◆ **Problem description**
The material below holds pictures; leave them out, and copy exactly, and only, the lines from the one with "- op: turned" through the last.

◆ **Source information**
==*==

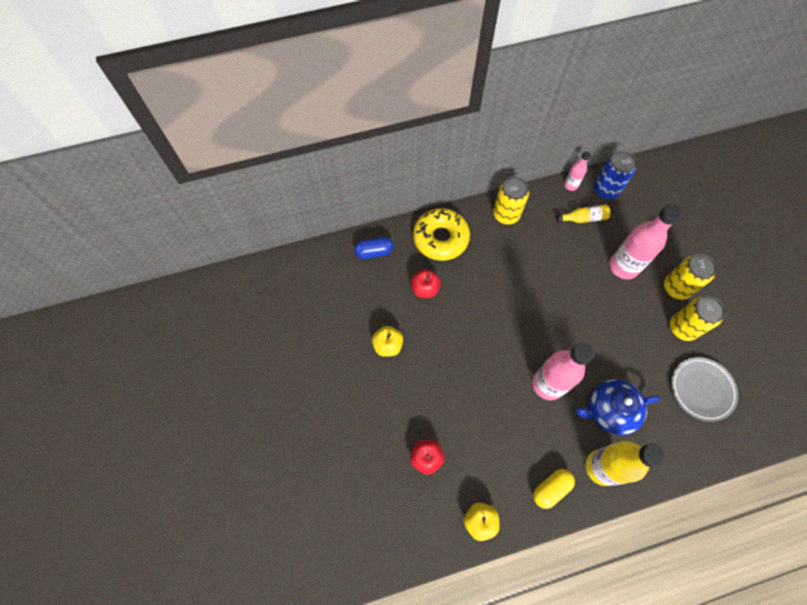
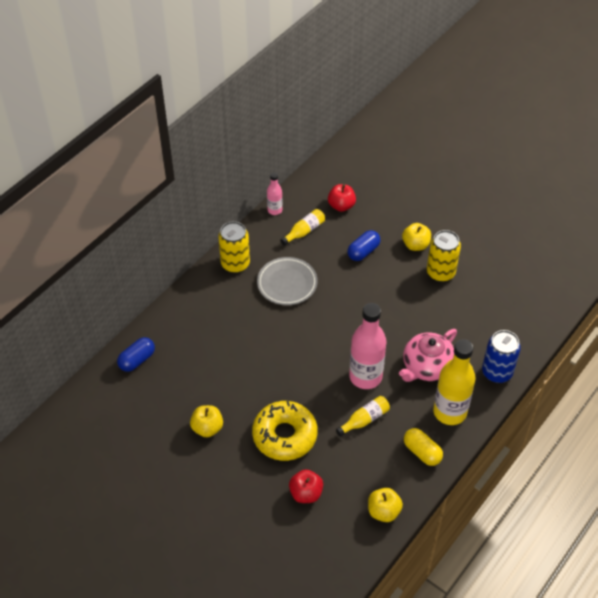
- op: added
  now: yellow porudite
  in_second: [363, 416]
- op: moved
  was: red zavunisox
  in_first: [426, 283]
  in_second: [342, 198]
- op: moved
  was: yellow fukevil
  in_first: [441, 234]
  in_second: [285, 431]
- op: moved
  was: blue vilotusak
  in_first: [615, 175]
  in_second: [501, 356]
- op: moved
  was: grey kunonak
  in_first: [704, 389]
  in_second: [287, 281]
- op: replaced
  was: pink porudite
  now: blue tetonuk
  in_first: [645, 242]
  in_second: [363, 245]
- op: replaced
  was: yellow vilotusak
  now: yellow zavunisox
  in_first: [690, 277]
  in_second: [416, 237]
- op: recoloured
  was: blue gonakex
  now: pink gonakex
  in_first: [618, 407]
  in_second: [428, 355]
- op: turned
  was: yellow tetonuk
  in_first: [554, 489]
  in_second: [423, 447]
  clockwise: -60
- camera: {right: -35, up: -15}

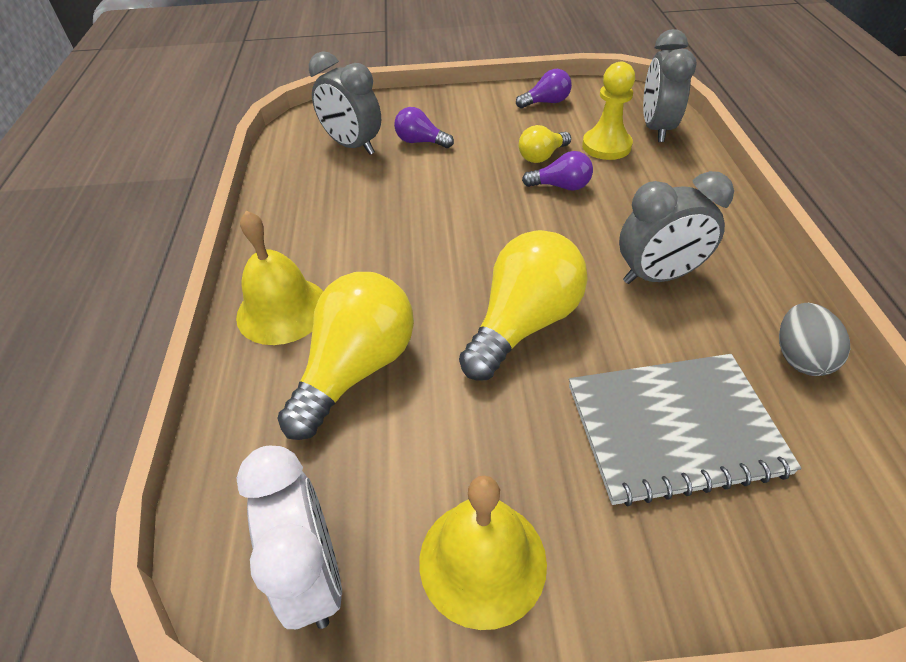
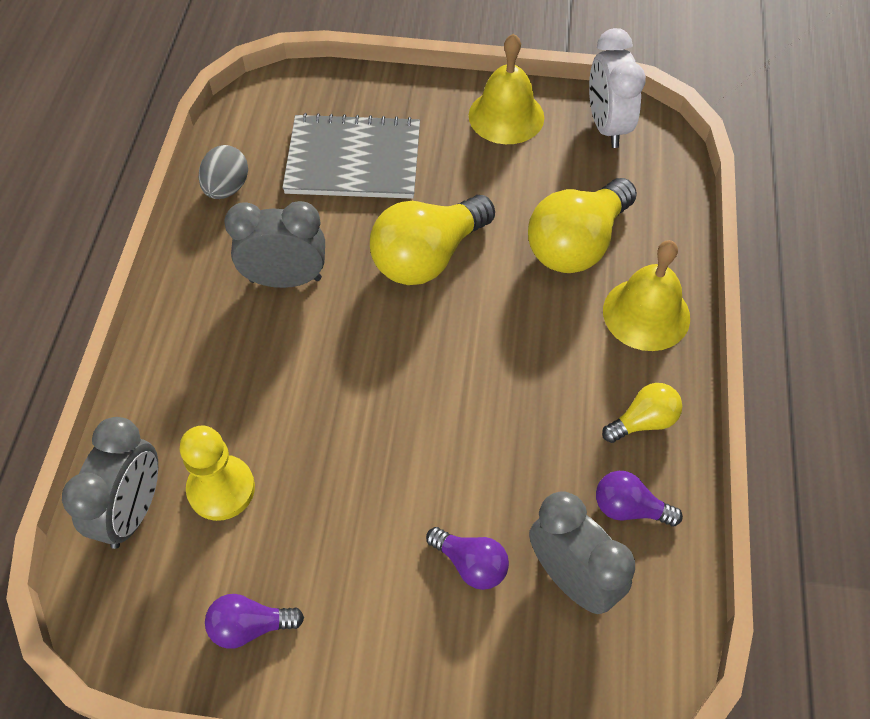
- op: moved
  was: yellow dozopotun
  in_first: [545, 144]
  in_second: [642, 413]
- op: moved
  was: purple dozopotun
  in_first: [557, 171]
  in_second: [639, 498]
- camera: {right: -170, up: 10}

==*==

◆ **Response**
- op: turned
  was: yellow tetonuk
  in_first: [554, 489]
  in_second: [423, 447]
  clockwise: -60
- camera: {right: -35, up: -15}

- op: moved
  was: yellow dozopotun
  in_first: [545, 144]
  in_second: [642, 413]
- op: moved
  was: purple dozopotun
  in_first: [557, 171]
  in_second: [639, 498]
- camera: {right: -170, up: 10}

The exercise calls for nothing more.